#### Work task:
Somewhere below are a line with "TR1: NMOS (G" and a later line with "C1: none -> 10nF (N30, N55)". Output exactly those lines and all lines between them.

===

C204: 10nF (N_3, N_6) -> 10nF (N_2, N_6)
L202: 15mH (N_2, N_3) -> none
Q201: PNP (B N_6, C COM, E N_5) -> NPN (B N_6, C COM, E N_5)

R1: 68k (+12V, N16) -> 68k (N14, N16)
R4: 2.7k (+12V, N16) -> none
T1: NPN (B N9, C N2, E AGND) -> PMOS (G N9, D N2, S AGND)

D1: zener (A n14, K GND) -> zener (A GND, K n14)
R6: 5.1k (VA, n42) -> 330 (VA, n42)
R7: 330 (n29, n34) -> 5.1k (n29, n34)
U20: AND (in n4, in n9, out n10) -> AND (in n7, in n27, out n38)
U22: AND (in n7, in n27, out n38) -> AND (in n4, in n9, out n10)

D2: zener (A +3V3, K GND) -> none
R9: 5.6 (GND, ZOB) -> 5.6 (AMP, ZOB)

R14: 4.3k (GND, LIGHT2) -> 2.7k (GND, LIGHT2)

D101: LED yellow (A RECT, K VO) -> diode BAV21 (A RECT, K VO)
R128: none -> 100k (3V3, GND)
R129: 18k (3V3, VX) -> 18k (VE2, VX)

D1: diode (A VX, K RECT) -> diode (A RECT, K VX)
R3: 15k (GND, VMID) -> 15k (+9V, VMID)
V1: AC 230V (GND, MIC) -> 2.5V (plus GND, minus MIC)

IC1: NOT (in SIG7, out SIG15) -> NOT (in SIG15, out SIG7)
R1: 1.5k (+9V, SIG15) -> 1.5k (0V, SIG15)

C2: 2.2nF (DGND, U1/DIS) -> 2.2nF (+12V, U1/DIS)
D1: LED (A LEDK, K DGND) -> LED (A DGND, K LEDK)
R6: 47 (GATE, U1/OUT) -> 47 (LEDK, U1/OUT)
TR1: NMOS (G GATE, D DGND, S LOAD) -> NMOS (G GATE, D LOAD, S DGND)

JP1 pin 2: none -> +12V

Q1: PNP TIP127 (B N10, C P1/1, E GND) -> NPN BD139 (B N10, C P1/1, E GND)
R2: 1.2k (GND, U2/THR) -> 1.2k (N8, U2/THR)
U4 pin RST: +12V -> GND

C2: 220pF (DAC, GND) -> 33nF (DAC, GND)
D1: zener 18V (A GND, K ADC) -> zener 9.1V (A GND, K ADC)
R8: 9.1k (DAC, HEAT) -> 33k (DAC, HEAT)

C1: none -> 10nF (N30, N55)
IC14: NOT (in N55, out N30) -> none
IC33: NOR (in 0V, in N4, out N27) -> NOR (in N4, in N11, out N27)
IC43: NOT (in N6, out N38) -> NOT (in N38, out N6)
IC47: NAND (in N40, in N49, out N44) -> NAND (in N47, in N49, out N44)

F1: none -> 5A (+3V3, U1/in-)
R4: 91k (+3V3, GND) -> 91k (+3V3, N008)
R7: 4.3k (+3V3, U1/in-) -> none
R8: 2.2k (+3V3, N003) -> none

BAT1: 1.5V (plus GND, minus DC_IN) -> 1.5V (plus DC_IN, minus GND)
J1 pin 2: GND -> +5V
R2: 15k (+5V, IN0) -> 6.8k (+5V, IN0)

===

#### Solution for this problem:
TR1: NMOS (G GATE, D DGND, S LOAD) -> NMOS (G GATE, D LOAD, S DGND)

JP1 pin 2: none -> +12V

Q1: PNP TIP127 (B N10, C P1/1, E GND) -> NPN BD139 (B N10, C P1/1, E GND)
R2: 1.2k (GND, U2/THR) -> 1.2k (N8, U2/THR)
U4 pin RST: +12V -> GND

C2: 220pF (DAC, GND) -> 33nF (DAC, GND)
D1: zener 18V (A GND, K ADC) -> zener 9.1V (A GND, K ADC)
R8: 9.1k (DAC, HEAT) -> 33k (DAC, HEAT)

C1: none -> 10nF (N30, N55)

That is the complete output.